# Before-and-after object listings

———

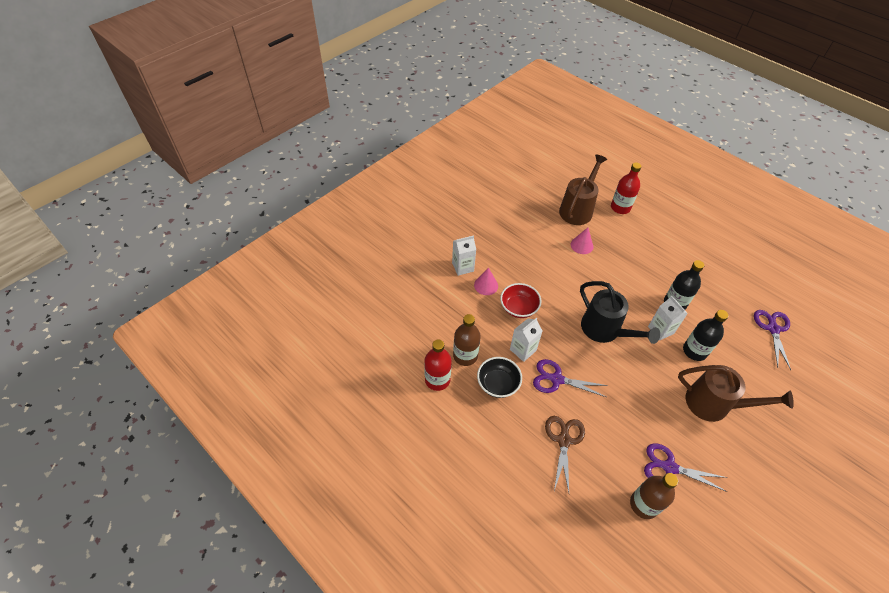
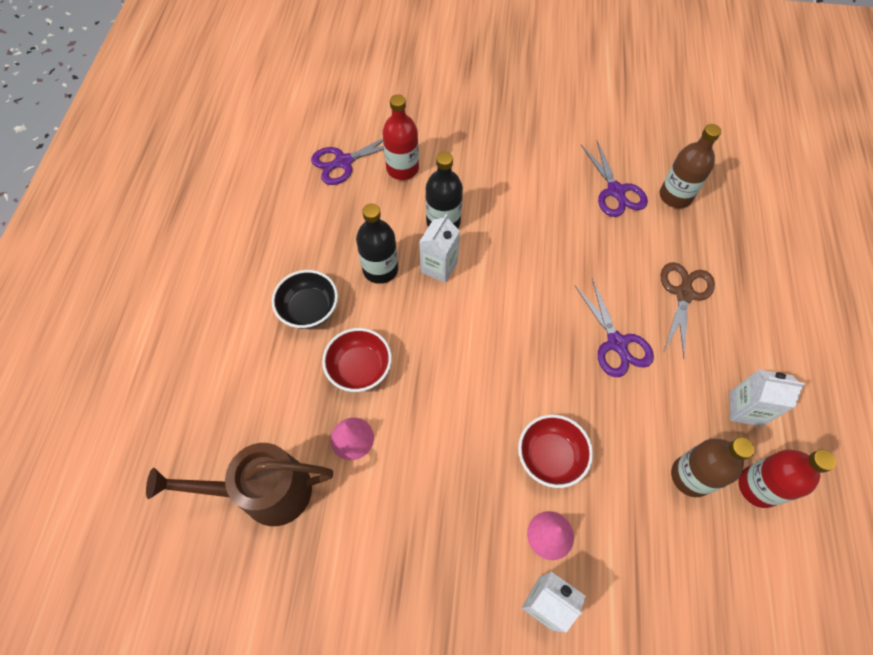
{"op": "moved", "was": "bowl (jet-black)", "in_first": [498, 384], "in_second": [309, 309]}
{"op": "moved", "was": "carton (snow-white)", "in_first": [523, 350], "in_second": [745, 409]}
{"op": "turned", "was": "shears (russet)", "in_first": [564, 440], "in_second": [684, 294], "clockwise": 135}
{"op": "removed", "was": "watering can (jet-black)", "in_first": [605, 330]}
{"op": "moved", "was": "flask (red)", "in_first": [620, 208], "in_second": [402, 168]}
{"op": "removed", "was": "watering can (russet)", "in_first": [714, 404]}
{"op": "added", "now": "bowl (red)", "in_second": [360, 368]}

———

# What is expected
Every line of the entries above that holds "removed" should be copied out.

# Exercise answer
{"op": "removed", "was": "watering can (jet-black)", "in_first": [605, 330]}
{"op": "removed", "was": "watering can (russet)", "in_first": [714, 404]}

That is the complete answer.